• **To do**
From the records below, output exactly the lines starting at the line with "green cup [607,124,710,247]" and ending at the line with "brown fish [487,521,555,613]", both of them included, but no pictures.

• **Listed records**
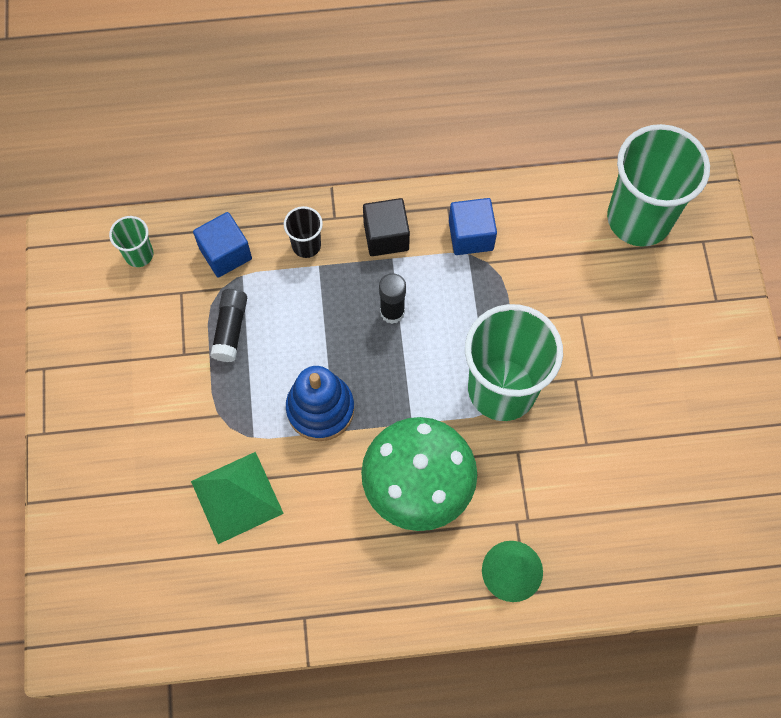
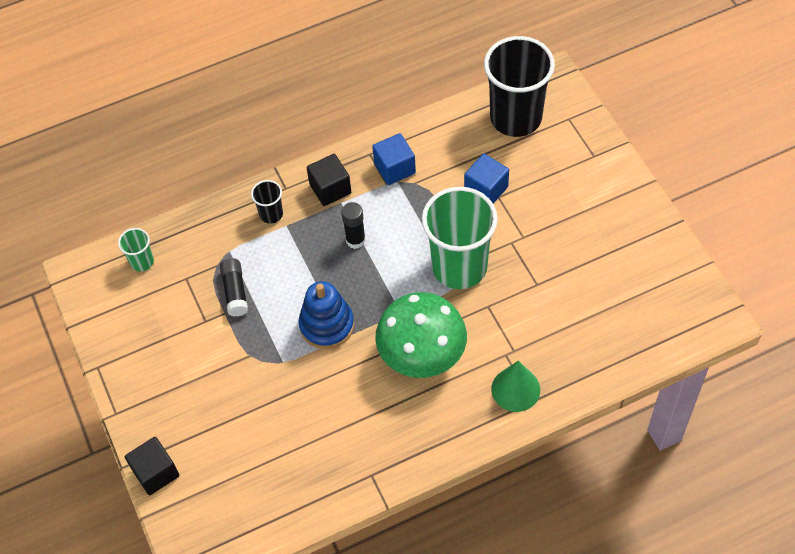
camera: 15 degrees left, 10 degrees down
green pyramid [191,452,284,544] -> none
blue cube [193,212,252,277] -> blue cube moved to [464,154,509,203]
green cup [607,124,710,247] -> black cup [484,36,555,137]
none -> black cube [125,437,179,495]

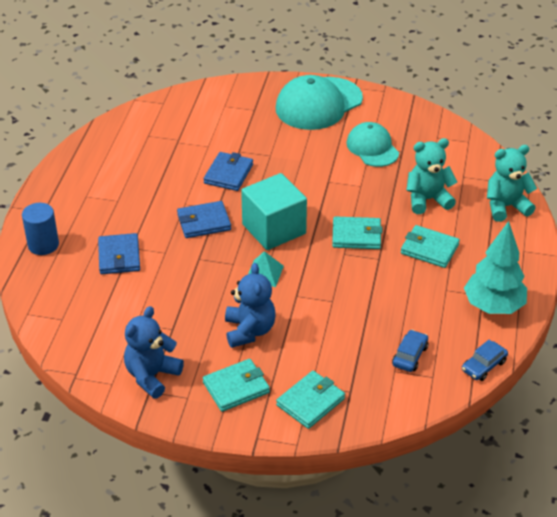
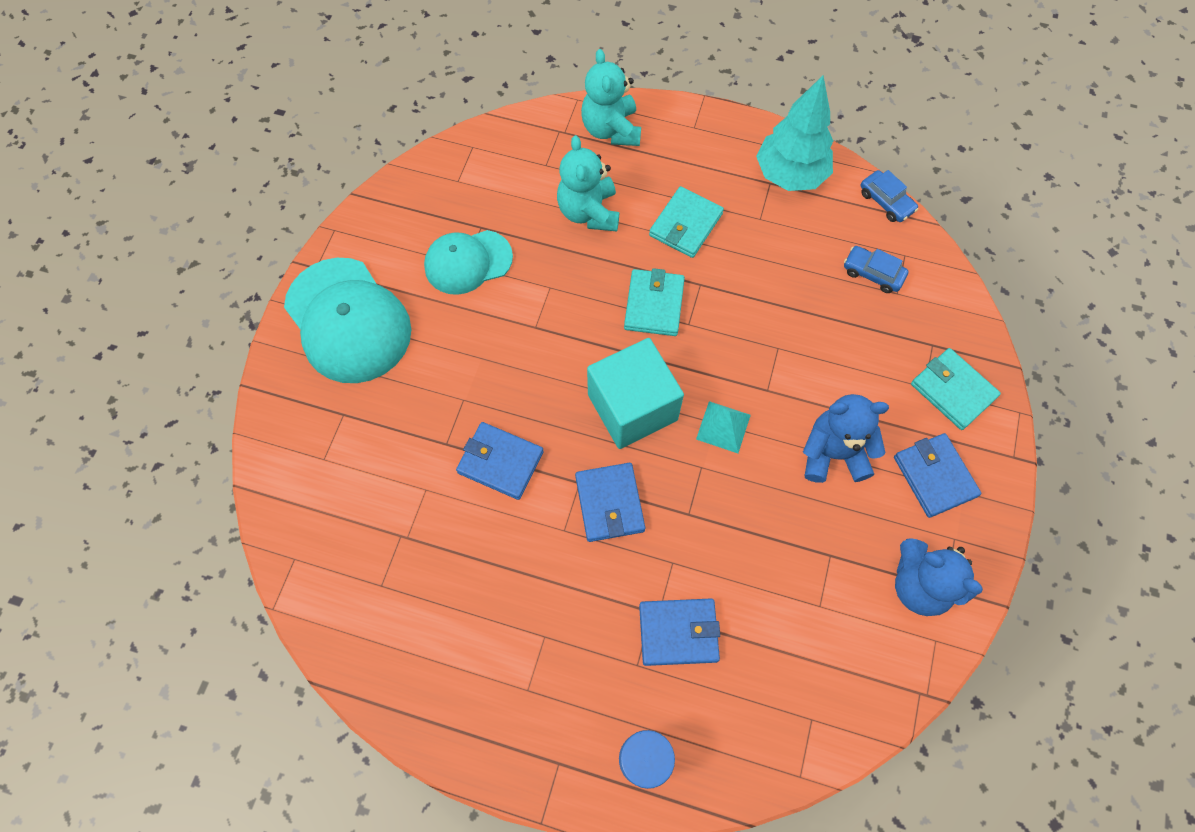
camera: 85 degrees left, 25 degrees up
turquoise wallet [203,359,270,412] -> blue wallet [894,433,981,518]

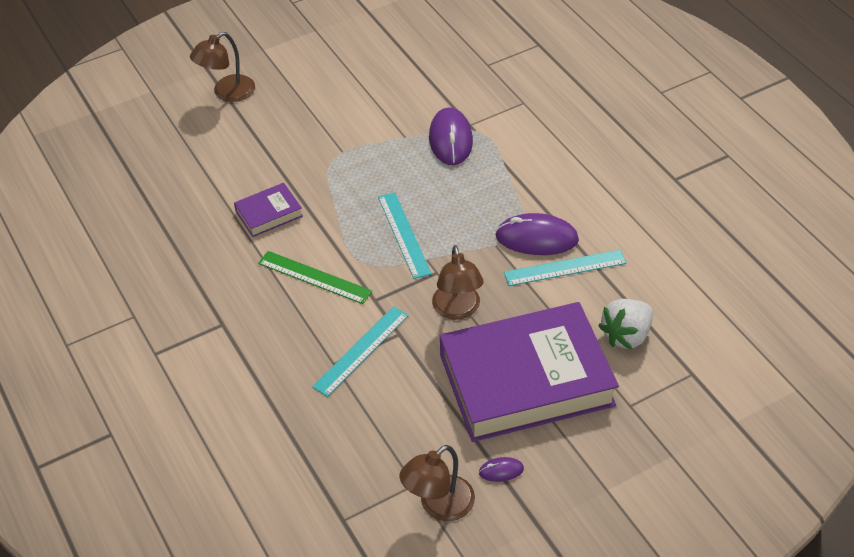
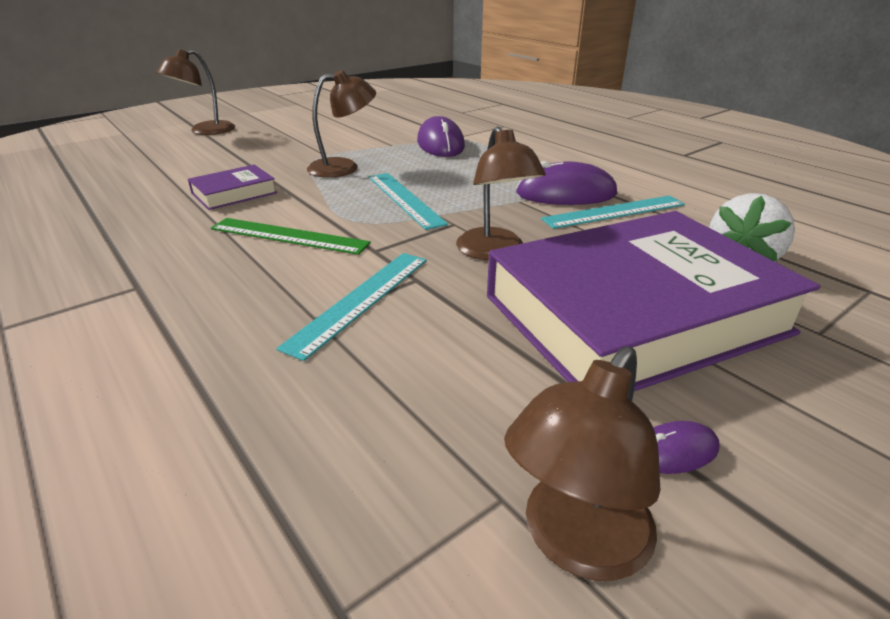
camera: 10 degrees left, 15 degrees down
none -> brown lamp [307,70,376,178]

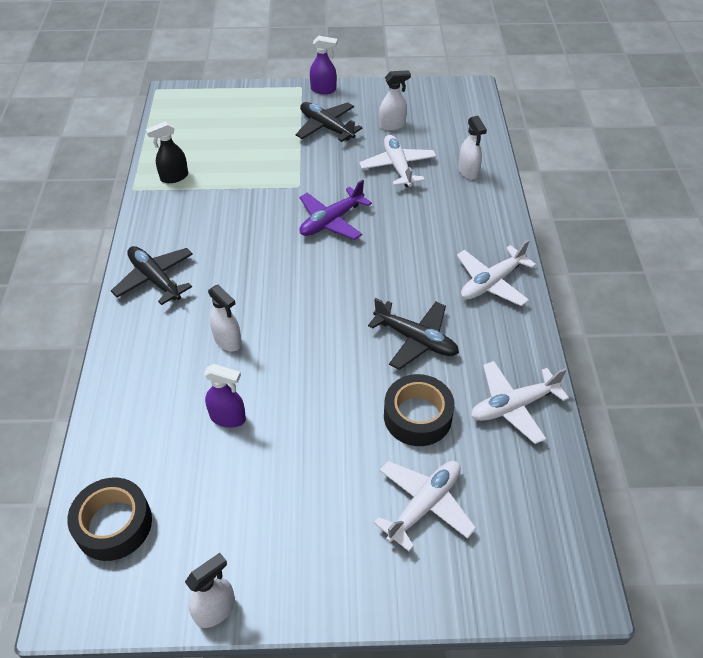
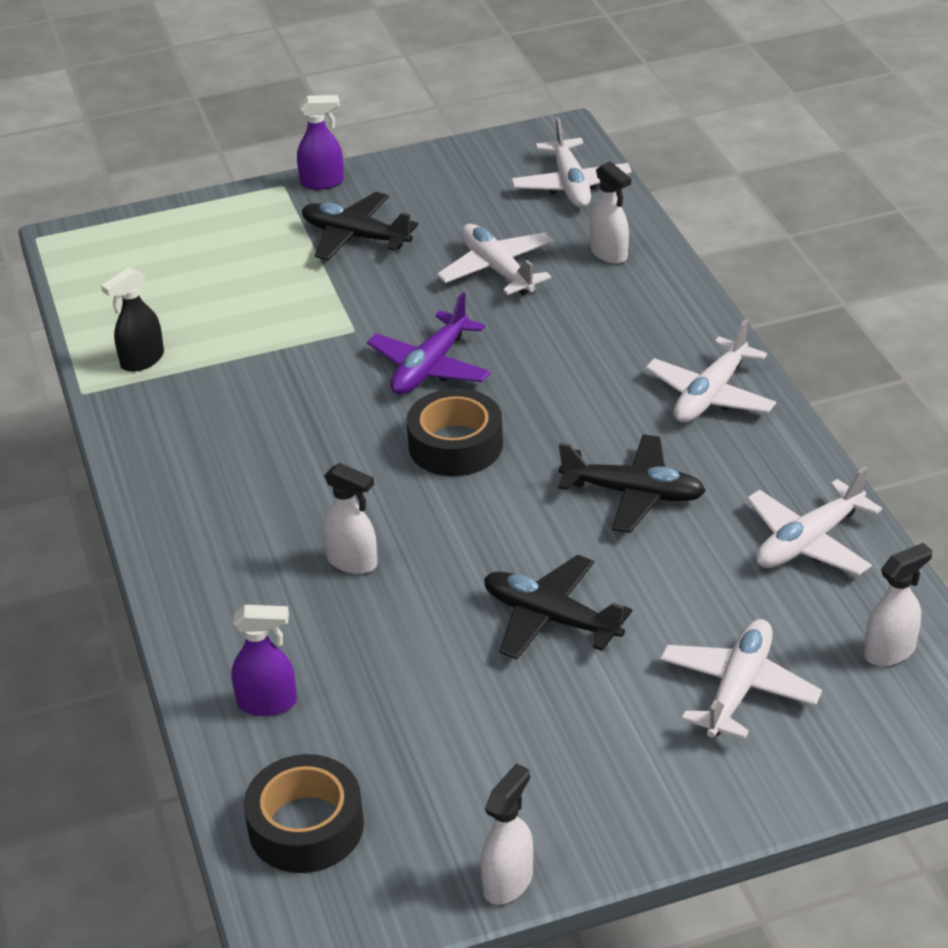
camera: 15 degrees left, 10 degrees down
black plane [111,246,193,305] -> black plane moved to [484,555,632,659]
purple spray bottle [204,364,246,428] -> purple spray bottle moved to [231,605,297,716]
white spray bottle [379,70,411,131] -> white spray bottle moved to [864,543,932,666]
black tape [384,374,455,446] -> black tape moved to [406,388,503,476]
none -> white plane [511,117,632,208]

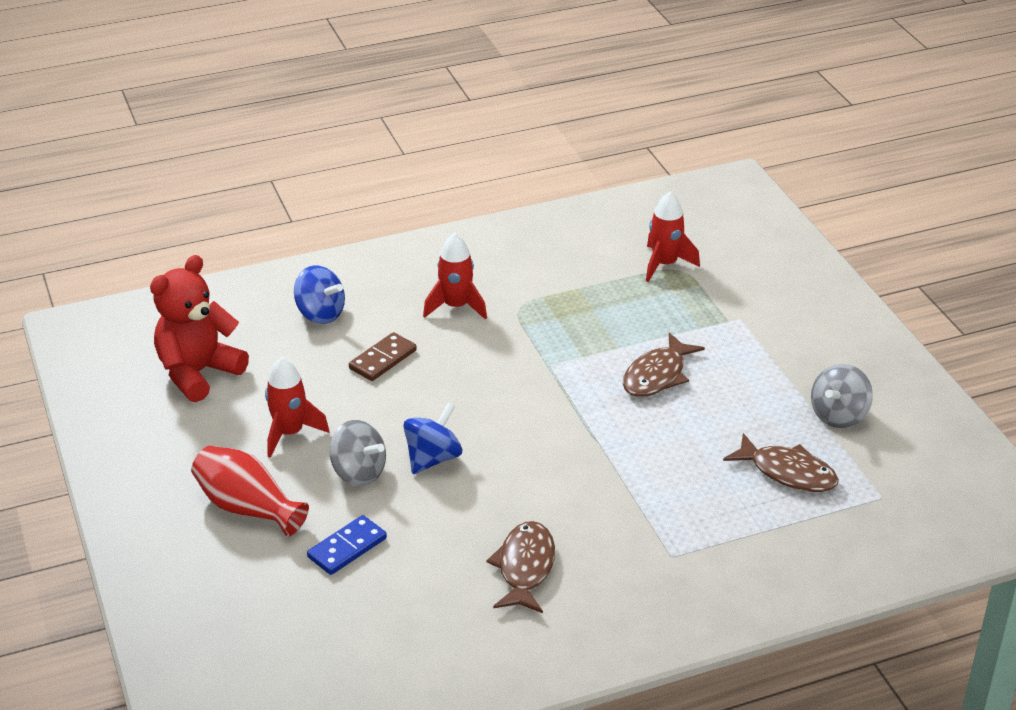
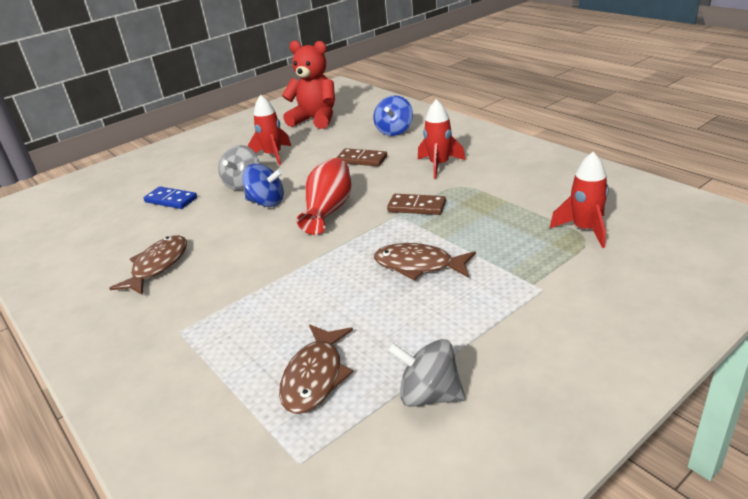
camera: 75 degrees right, 5 degrees down
red vase [191,446,309,537] -> red vase moved to [297,158,351,235]
brown fish [487,521,555,613] -> brown fish turned 60 degrees counterclockwise [109,235,187,295]
none -> brown domino [387,194,446,215]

• **Result**
green cup [607,124,710,247] -> black cup [484,36,555,137]
none -> black cube [125,437,179,495]

camera: 85 degrees left, 25 degrees up
turquoise wallet [203,359,270,412] -> blue wallet [894,433,981,518]

camera: 10 degrees left, 15 degrees down
none -> brown lamp [307,70,376,178]

camera: 15 degrees left, 10 degrees down
black plane [111,246,193,305] -> black plane moved to [484,555,632,659]
purple spray bottle [204,364,246,428] -> purple spray bottle moved to [231,605,297,716]
white spray bottle [379,70,411,131] -> white spray bottle moved to [864,543,932,666]
black tape [384,374,455,446] -> black tape moved to [406,388,503,476]
none -> white plane [511,117,632,208]

camera: 75 degrees right, 5 degrees down
red vase [191,446,309,537] -> red vase moved to [297,158,351,235]
brown fish [487,521,555,613] -> brown fish turned 60 degrees counterclockwise [109,235,187,295]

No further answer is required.